DATASET RECORDS>
● ● ● ● ●

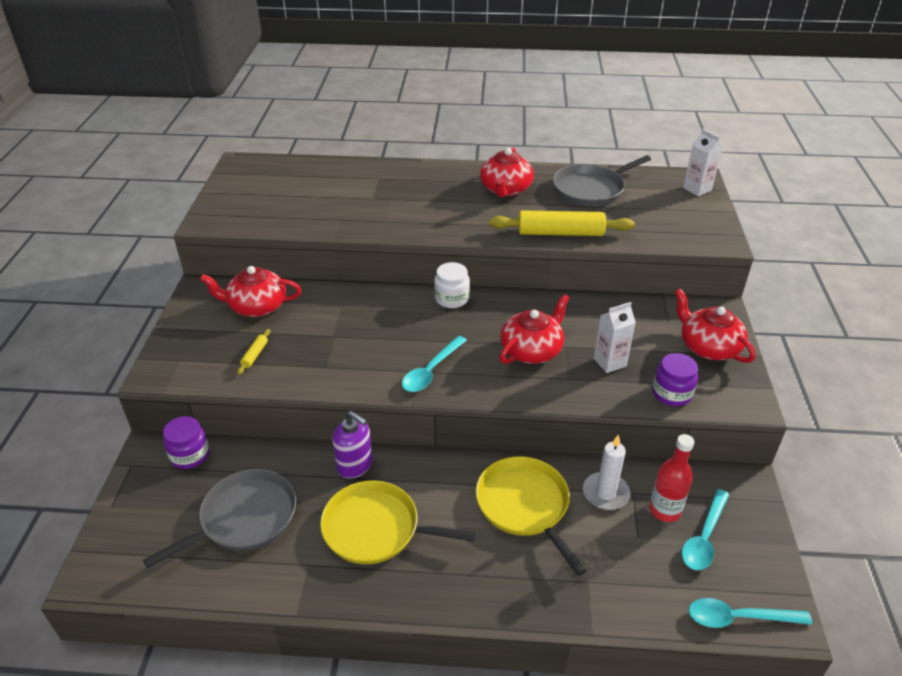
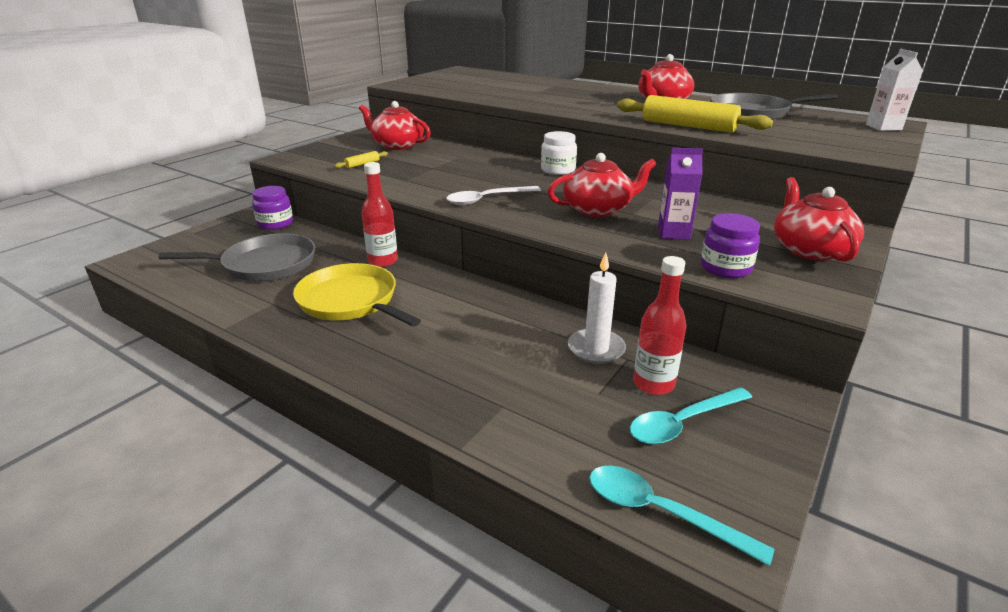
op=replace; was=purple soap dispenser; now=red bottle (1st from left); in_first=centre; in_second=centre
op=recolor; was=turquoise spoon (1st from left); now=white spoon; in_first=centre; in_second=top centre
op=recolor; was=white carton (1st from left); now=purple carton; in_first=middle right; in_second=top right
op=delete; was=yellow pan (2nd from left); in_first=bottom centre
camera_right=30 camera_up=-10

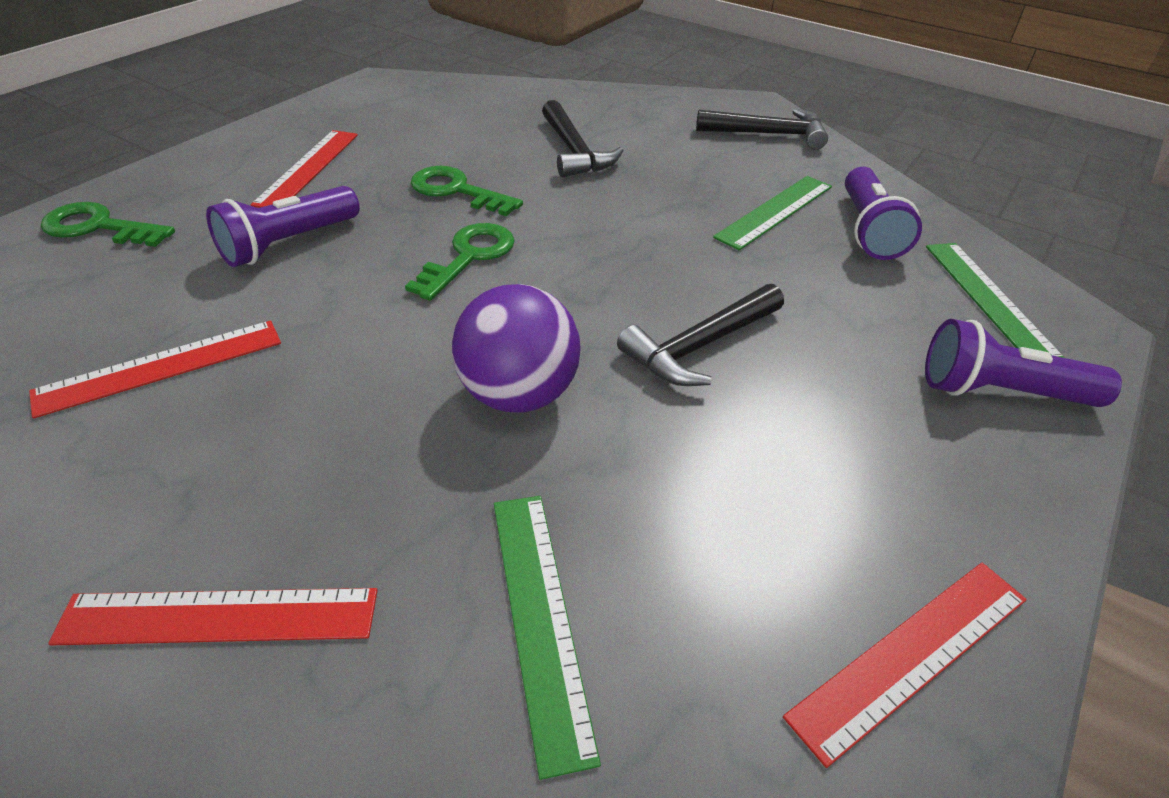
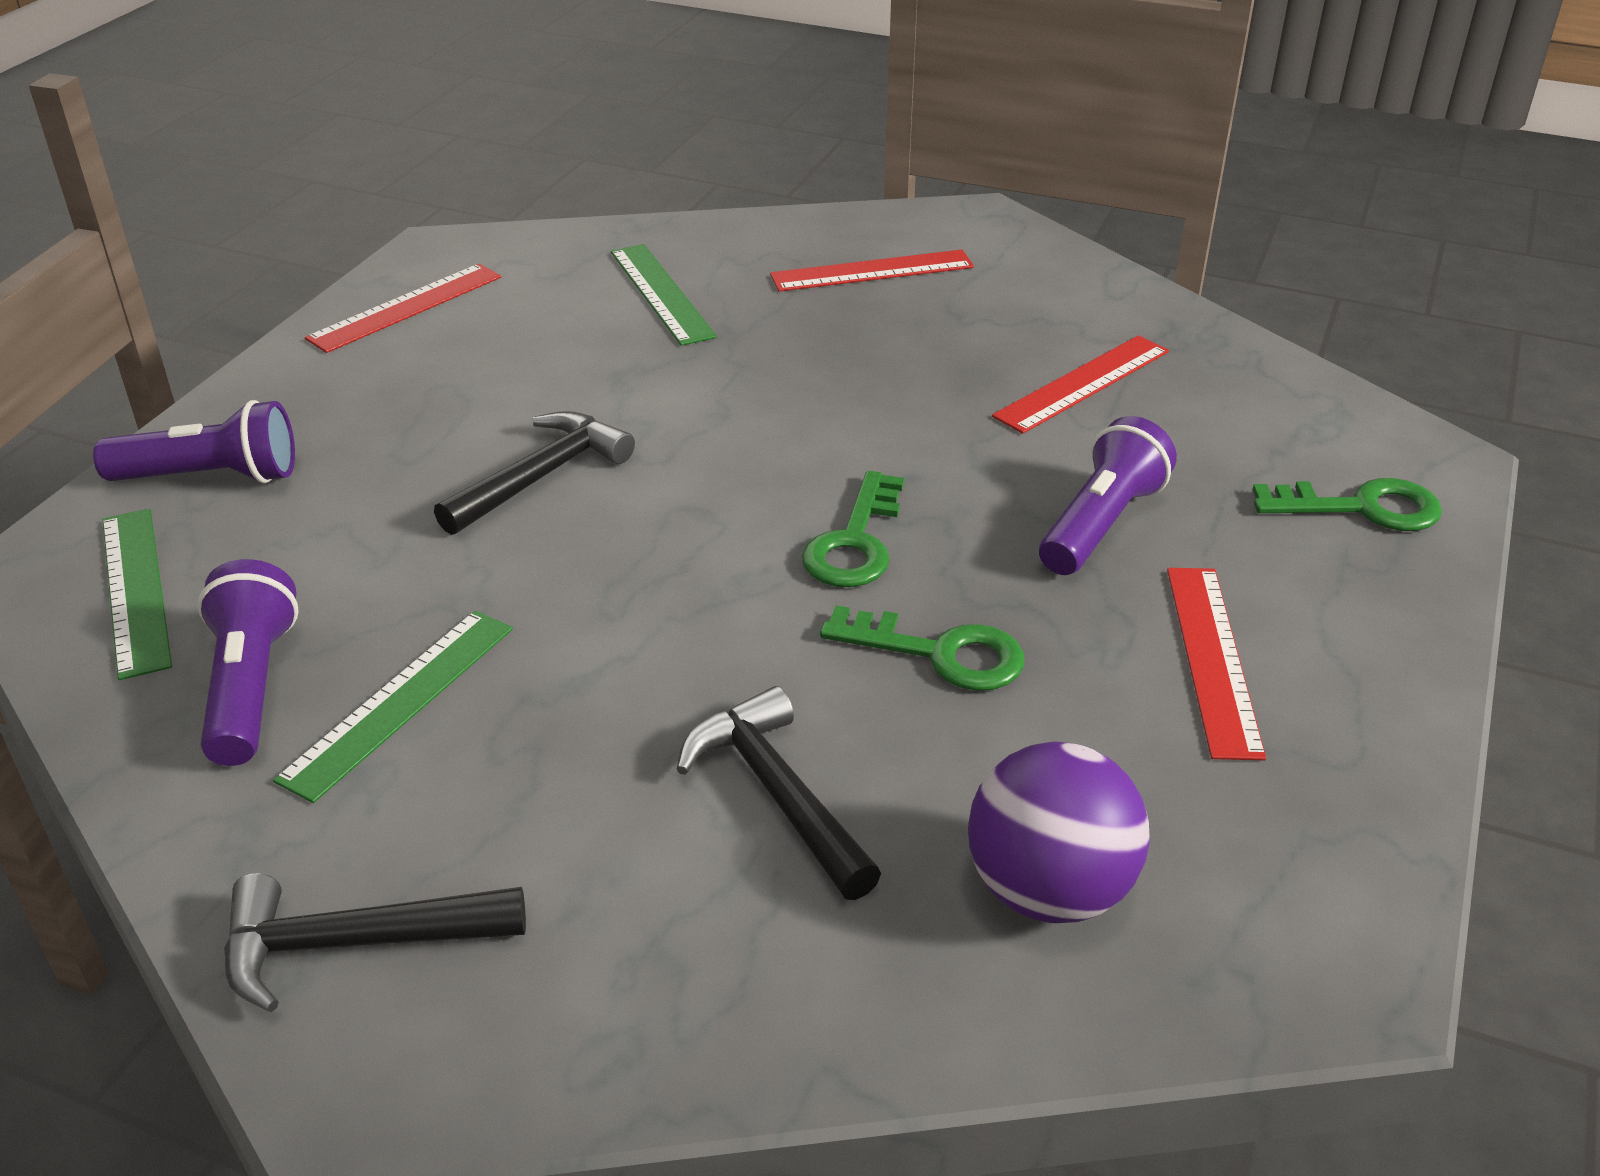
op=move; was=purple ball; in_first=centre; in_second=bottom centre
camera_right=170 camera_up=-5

● ● ● ● ●

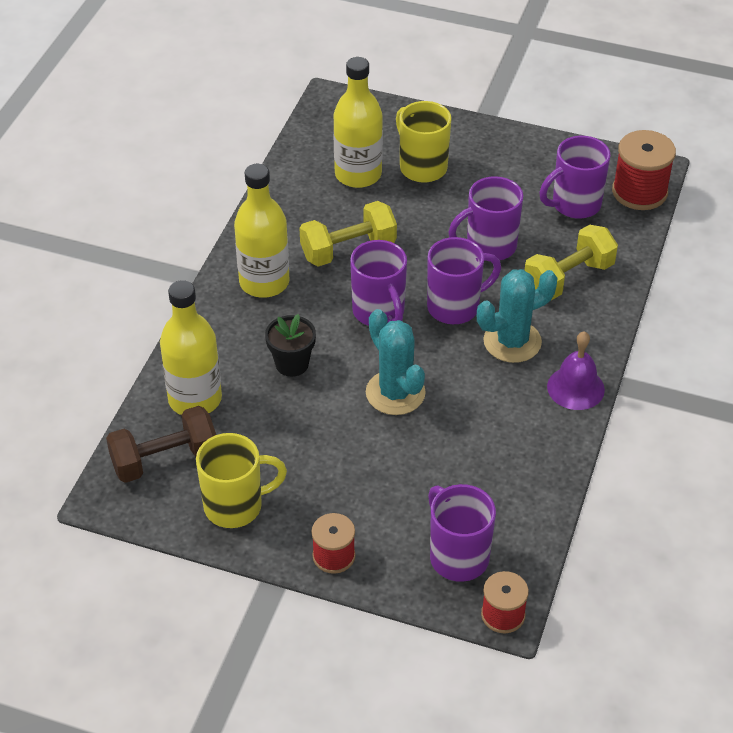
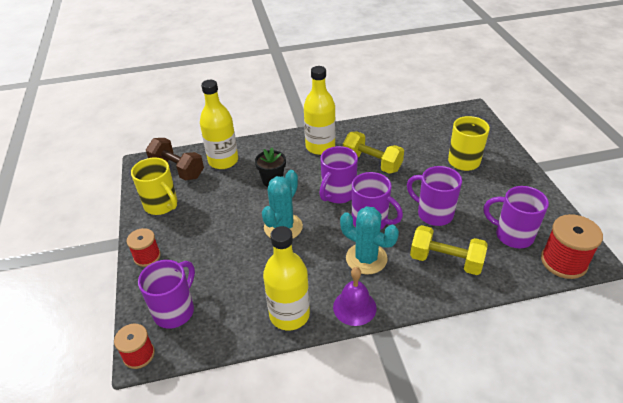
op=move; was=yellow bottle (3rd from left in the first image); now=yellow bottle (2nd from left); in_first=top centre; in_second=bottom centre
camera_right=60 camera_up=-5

● ● ● ● ●

THE PROBLEM> Some lines above may contain the string "white". State how many of them the records have, and nothing more.

ANSWER FOR THE TASK> 2